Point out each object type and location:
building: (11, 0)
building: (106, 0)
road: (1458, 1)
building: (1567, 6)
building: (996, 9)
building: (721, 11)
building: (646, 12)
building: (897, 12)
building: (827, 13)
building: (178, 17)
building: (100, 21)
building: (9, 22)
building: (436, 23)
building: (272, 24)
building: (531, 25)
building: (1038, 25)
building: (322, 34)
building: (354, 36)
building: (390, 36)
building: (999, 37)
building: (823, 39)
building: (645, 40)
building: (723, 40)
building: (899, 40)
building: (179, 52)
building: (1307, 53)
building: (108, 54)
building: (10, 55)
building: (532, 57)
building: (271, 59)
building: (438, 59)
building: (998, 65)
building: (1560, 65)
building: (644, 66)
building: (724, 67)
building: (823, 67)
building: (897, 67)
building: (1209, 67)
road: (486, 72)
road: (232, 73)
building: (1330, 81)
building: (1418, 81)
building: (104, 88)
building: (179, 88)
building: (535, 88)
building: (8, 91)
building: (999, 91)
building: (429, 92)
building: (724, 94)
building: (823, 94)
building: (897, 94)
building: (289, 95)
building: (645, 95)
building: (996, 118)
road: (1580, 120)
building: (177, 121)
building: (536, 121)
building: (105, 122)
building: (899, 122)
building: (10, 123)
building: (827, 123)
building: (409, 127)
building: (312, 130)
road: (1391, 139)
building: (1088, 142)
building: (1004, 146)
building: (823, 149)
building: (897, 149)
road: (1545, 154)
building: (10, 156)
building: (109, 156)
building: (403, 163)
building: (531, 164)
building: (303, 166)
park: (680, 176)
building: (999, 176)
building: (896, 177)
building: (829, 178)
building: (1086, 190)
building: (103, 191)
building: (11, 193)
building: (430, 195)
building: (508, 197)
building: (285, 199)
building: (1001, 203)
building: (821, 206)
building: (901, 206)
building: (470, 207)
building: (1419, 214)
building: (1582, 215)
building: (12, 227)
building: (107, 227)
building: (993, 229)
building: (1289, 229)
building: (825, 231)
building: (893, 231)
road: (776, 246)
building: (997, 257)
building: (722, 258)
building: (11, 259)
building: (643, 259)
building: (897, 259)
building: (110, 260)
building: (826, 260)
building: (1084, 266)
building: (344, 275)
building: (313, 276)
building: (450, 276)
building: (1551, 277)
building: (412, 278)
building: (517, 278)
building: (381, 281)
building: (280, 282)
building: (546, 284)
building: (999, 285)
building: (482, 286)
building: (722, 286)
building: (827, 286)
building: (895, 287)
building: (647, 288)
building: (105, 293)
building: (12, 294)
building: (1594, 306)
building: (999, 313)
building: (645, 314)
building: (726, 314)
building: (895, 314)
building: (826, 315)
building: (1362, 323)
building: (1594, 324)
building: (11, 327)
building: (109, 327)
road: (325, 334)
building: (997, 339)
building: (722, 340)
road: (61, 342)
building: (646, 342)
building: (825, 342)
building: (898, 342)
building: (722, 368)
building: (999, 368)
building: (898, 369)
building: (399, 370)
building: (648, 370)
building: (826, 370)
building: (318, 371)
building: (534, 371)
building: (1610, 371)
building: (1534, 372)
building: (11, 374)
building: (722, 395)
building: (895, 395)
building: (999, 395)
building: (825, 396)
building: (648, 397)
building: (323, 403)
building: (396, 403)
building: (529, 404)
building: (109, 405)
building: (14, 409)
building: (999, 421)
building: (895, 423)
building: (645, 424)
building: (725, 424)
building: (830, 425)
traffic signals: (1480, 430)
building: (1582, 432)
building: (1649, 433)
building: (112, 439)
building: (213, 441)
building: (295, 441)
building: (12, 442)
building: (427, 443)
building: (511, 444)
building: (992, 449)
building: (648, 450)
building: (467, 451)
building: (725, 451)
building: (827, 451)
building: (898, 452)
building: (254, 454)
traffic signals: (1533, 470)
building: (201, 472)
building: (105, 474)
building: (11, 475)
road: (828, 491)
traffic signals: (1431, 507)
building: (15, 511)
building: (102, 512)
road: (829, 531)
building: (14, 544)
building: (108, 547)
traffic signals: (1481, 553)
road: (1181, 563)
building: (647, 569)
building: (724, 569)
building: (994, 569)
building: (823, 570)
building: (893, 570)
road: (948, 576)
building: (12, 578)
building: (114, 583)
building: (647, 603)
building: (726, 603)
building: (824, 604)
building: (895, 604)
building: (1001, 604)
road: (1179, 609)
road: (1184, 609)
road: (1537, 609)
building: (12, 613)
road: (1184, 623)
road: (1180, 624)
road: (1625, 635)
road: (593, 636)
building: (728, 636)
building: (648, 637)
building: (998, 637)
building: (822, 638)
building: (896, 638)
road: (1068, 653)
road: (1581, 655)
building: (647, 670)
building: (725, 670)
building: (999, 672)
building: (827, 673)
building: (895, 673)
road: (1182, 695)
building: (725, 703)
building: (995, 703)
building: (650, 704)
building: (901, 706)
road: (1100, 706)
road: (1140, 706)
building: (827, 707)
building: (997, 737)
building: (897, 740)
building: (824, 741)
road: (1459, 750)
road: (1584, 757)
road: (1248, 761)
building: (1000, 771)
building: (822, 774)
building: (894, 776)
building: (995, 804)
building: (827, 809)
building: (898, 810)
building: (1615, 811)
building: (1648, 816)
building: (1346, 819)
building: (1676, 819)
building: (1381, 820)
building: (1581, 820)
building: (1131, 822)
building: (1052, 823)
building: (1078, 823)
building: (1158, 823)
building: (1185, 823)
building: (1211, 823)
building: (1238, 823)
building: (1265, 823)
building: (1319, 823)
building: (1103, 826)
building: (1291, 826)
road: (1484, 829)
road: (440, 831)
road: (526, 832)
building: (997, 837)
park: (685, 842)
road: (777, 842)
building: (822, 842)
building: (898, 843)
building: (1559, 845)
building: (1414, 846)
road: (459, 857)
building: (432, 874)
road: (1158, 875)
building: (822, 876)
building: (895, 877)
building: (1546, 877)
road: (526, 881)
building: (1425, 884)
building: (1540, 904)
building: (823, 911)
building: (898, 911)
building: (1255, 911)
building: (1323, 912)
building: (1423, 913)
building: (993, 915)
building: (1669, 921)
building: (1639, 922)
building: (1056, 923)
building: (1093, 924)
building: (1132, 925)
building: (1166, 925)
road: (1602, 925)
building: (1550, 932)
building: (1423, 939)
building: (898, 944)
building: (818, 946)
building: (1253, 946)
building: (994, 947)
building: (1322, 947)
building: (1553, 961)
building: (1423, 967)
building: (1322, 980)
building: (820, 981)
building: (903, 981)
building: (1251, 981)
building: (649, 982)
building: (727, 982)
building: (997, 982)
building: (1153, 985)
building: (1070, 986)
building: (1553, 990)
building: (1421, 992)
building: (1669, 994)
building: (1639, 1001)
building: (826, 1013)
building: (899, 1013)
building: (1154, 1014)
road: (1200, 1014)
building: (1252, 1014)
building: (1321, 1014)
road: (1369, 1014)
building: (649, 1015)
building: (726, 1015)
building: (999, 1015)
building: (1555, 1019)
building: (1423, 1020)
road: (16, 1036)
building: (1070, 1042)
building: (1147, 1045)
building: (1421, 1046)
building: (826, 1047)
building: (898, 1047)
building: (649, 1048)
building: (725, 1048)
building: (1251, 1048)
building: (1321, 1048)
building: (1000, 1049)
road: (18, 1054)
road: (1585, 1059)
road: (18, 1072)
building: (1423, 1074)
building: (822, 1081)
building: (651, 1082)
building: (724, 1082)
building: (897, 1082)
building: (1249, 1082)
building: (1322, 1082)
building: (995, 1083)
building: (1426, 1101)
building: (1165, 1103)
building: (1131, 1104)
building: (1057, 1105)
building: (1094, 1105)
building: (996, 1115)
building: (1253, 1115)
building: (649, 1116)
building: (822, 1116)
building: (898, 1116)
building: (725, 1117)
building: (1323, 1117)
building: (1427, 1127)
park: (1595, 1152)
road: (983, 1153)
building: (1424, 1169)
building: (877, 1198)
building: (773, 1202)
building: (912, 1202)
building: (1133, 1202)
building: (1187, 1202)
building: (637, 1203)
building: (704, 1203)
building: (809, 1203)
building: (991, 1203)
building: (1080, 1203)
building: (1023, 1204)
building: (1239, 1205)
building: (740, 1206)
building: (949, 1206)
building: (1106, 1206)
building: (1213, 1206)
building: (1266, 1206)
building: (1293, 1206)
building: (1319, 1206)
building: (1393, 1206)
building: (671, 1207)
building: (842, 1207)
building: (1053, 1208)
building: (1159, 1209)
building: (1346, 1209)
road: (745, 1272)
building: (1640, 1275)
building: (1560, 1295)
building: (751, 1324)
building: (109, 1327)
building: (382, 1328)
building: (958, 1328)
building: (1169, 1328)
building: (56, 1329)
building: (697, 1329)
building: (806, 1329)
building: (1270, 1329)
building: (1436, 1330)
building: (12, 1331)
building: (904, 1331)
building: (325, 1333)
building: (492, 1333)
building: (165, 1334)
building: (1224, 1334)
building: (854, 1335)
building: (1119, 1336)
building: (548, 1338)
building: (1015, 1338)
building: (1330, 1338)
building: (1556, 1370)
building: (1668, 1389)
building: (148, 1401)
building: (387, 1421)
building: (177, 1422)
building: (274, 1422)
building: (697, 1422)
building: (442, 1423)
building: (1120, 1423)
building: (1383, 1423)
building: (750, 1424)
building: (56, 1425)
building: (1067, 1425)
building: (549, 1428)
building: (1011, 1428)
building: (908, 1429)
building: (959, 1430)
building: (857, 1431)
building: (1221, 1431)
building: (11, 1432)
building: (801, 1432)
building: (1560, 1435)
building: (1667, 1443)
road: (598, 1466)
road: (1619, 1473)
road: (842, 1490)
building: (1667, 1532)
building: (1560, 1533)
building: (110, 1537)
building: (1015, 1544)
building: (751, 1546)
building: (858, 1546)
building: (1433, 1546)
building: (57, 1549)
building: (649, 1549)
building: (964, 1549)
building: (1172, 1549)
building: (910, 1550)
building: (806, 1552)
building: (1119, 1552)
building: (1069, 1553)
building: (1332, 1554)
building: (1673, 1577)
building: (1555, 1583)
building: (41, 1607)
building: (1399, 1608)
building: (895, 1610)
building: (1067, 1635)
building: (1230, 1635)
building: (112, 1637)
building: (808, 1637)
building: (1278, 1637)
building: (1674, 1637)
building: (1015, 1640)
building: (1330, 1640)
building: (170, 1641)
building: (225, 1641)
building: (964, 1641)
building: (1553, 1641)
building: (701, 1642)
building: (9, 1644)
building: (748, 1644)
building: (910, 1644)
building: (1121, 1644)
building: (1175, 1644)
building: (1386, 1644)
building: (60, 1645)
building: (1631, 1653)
****
**Task to carry out**
Your answer should be a single number: the count of lines in the entries that contain the word "park".

**Solution to this problem**
3